Data extract:
[Start of section]

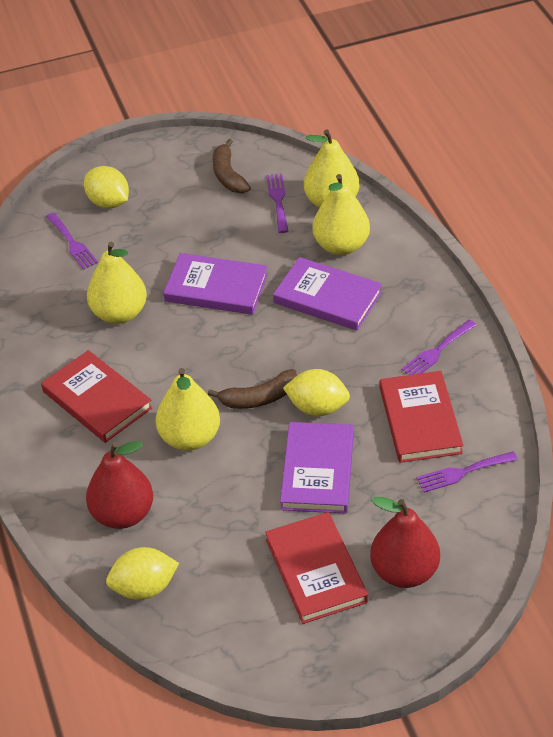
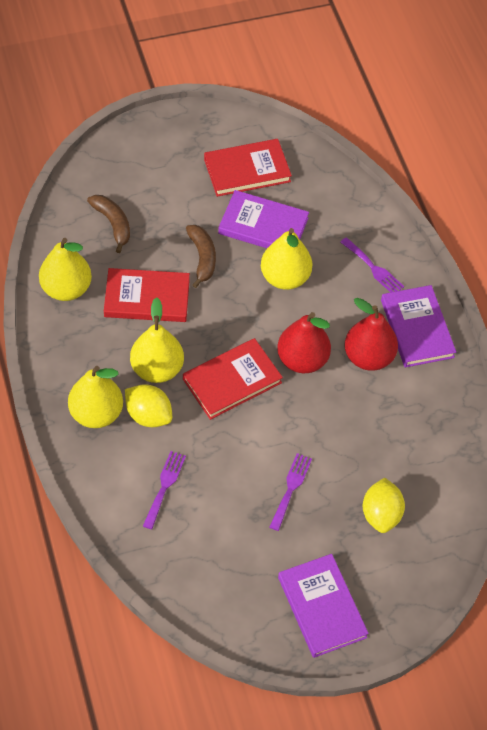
purple fork: 4 -> 3
yellow lemon: 3 -> 2

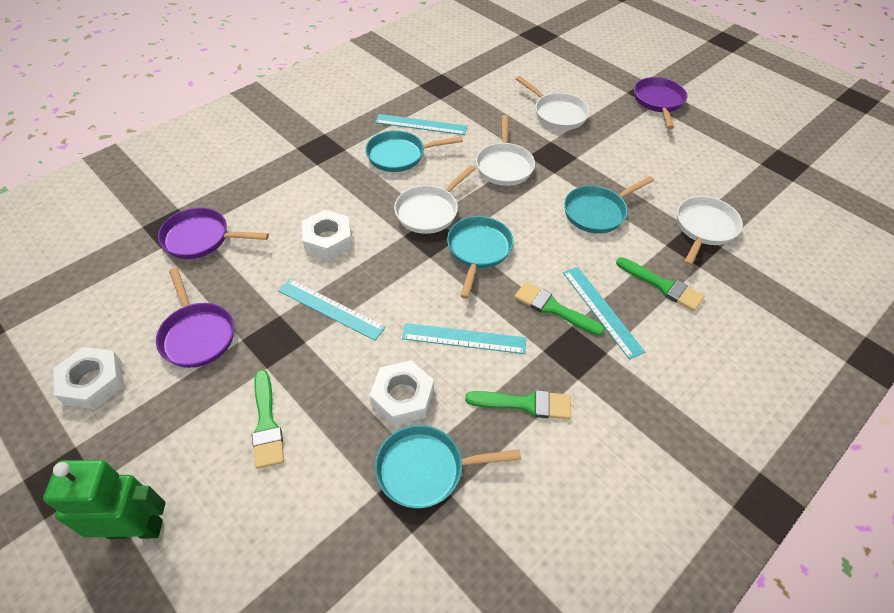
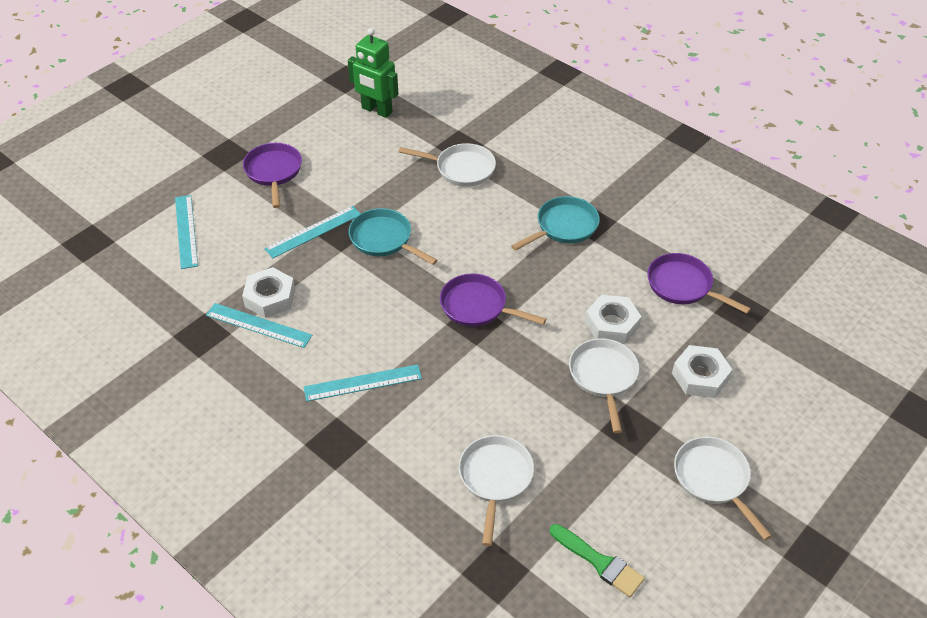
green brush: 4 -> 1
turquoise pan: 4 -> 2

[End of section]

Problem statement: Quote the data above in full, leaving out the pictures it holds.

Response below:
purple fork: 4 -> 3
yellow lemon: 3 -> 2

green brush: 4 -> 1
turquoise pan: 4 -> 2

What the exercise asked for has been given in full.